:: EXTRACTED MATERIAL

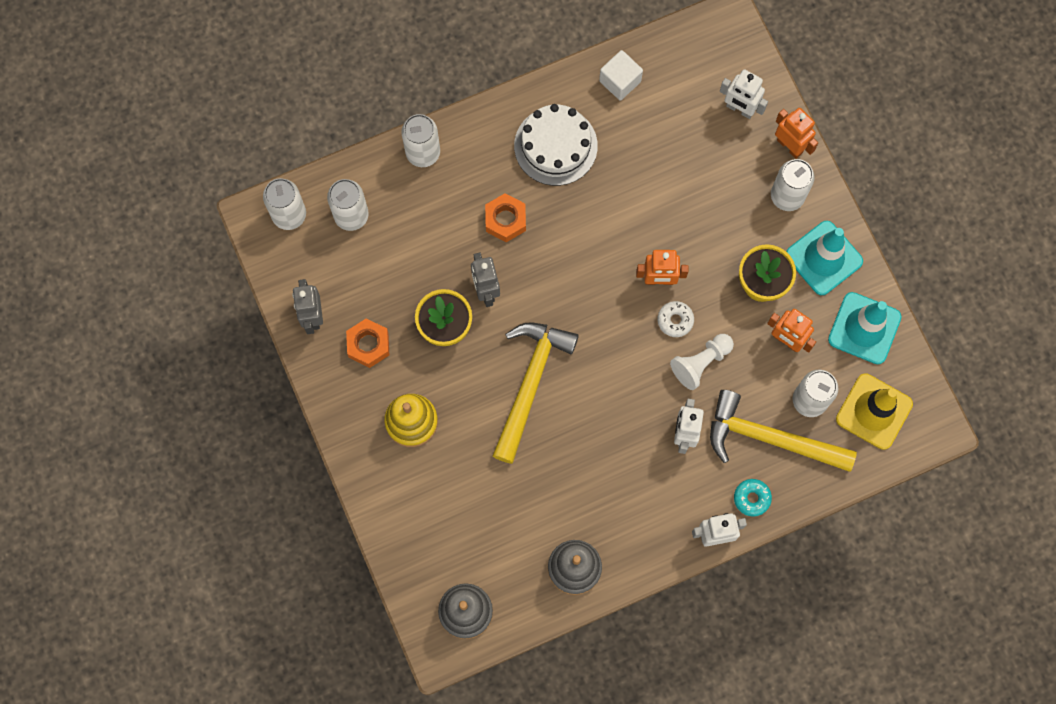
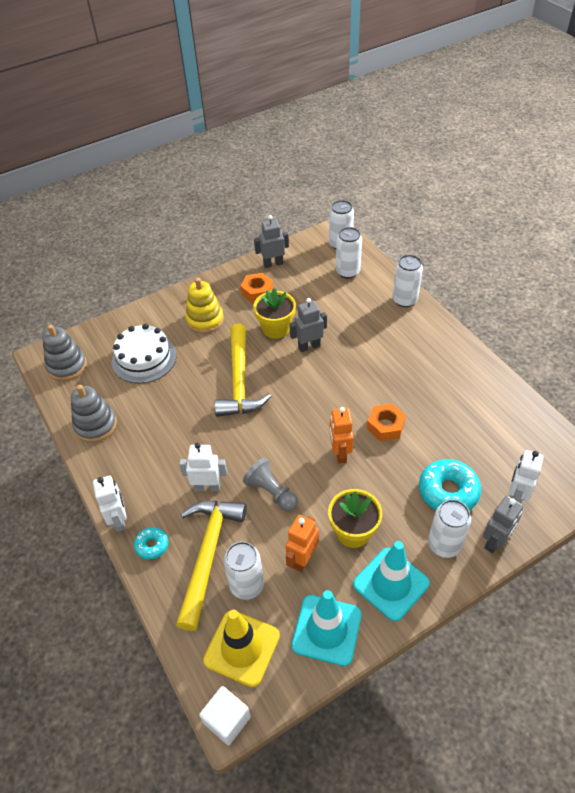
camera: 85 degrees right, 25 degrees down
(505, 220) = (366, 350): orange nut -> orange nut (385, 426)
(530, 383) = (240, 380): yellow hammer -> yellow hammer turned 75 degrees clockwise
(555, 146) = (435, 372): white cake -> white cake (144, 358)
(620, 81) = (506, 406): white cube -> white cube (227, 720)
(675, 320) = (306, 469): white donut -> none
(701, 363) = (271, 492): white pawn -> grey pawn
(725, 176) = (448, 491): none -> turquoise donut
(790, 146) = (495, 541): orange robot -> grey robot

::::

AIM OF THE TASK
In the material above, please find every line that includes the word "donut" and copy it.

TASK RESPONSE
(675, 320) = (306, 469): white donut -> none
(725, 176) = (448, 491): none -> turquoise donut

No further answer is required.